### Activity
Take the data from its first line. Print each line exactly until the line containing "pink brick N9:N10" has been printed too.

### Provided records
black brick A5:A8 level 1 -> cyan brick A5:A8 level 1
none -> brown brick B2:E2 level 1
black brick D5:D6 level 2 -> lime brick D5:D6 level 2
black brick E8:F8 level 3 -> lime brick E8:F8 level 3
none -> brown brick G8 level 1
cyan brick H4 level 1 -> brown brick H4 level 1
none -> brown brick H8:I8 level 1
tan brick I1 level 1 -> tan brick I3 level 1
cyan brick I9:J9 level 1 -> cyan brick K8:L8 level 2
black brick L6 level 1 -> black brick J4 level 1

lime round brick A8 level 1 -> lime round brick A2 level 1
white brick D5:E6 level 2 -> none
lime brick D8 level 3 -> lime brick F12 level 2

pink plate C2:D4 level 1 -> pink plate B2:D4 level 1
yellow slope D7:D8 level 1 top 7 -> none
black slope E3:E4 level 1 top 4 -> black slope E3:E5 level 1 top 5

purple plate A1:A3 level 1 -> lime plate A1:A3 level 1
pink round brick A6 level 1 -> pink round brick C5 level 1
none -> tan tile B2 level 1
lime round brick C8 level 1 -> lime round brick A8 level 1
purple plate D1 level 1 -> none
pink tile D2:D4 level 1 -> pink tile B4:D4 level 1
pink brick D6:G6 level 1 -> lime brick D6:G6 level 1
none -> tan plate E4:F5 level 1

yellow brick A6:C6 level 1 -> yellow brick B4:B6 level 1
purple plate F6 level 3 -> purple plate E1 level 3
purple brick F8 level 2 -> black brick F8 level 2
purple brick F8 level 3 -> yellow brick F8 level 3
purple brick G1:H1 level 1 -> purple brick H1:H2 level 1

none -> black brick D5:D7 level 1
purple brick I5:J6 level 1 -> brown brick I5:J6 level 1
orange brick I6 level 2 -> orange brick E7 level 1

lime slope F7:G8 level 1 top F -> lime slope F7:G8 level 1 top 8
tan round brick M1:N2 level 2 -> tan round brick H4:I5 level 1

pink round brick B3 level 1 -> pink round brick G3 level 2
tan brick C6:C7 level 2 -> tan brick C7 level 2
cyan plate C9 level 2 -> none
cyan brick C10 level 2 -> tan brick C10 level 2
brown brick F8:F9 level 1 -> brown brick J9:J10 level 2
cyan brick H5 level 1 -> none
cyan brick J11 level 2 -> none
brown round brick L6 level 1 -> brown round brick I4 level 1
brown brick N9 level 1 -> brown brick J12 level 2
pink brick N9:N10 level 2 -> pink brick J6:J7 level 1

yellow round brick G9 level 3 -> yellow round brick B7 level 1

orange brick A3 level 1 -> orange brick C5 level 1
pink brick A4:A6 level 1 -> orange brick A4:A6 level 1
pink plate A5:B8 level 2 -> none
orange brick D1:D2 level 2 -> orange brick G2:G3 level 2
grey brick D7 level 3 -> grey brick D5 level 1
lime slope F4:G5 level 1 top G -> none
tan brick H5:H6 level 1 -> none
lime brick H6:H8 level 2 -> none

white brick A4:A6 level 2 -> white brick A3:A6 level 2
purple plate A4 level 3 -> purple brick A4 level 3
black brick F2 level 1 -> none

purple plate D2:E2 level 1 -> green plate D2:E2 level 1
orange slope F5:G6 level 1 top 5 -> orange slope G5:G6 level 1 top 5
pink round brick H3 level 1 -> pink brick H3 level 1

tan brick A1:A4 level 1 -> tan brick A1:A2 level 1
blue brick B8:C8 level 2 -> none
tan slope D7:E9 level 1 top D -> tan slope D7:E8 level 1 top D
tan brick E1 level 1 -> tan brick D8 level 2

### Exercise solution
black brick A5:A8 level 1 -> cyan brick A5:A8 level 1
none -> brown brick B2:E2 level 1
black brick D5:D6 level 2 -> lime brick D5:D6 level 2
black brick E8:F8 level 3 -> lime brick E8:F8 level 3
none -> brown brick G8 level 1
cyan brick H4 level 1 -> brown brick H4 level 1
none -> brown brick H8:I8 level 1
tan brick I1 level 1 -> tan brick I3 level 1
cyan brick I9:J9 level 1 -> cyan brick K8:L8 level 2
black brick L6 level 1 -> black brick J4 level 1

lime round brick A8 level 1 -> lime round brick A2 level 1
white brick D5:E6 level 2 -> none
lime brick D8 level 3 -> lime brick F12 level 2

pink plate C2:D4 level 1 -> pink plate B2:D4 level 1
yellow slope D7:D8 level 1 top 7 -> none
black slope E3:E4 level 1 top 4 -> black slope E3:E5 level 1 top 5

purple plate A1:A3 level 1 -> lime plate A1:A3 level 1
pink round brick A6 level 1 -> pink round brick C5 level 1
none -> tan tile B2 level 1
lime round brick C8 level 1 -> lime round brick A8 level 1
purple plate D1 level 1 -> none
pink tile D2:D4 level 1 -> pink tile B4:D4 level 1
pink brick D6:G6 level 1 -> lime brick D6:G6 level 1
none -> tan plate E4:F5 level 1

yellow brick A6:C6 level 1 -> yellow brick B4:B6 level 1
purple plate F6 level 3 -> purple plate E1 level 3
purple brick F8 level 2 -> black brick F8 level 2
purple brick F8 level 3 -> yellow brick F8 level 3
purple brick G1:H1 level 1 -> purple brick H1:H2 level 1

none -> black brick D5:D7 level 1
purple brick I5:J6 level 1 -> brown brick I5:J6 level 1
orange brick I6 level 2 -> orange brick E7 level 1

lime slope F7:G8 level 1 top F -> lime slope F7:G8 level 1 top 8
tan round brick M1:N2 level 2 -> tan round brick H4:I5 level 1

pink round brick B3 level 1 -> pink round brick G3 level 2
tan brick C6:C7 level 2 -> tan brick C7 level 2
cyan plate C9 level 2 -> none
cyan brick C10 level 2 -> tan brick C10 level 2
brown brick F8:F9 level 1 -> brown brick J9:J10 level 2
cyan brick H5 level 1 -> none
cyan brick J11 level 2 -> none
brown round brick L6 level 1 -> brown round brick I4 level 1
brown brick N9 level 1 -> brown brick J12 level 2
pink brick N9:N10 level 2 -> pink brick J6:J7 level 1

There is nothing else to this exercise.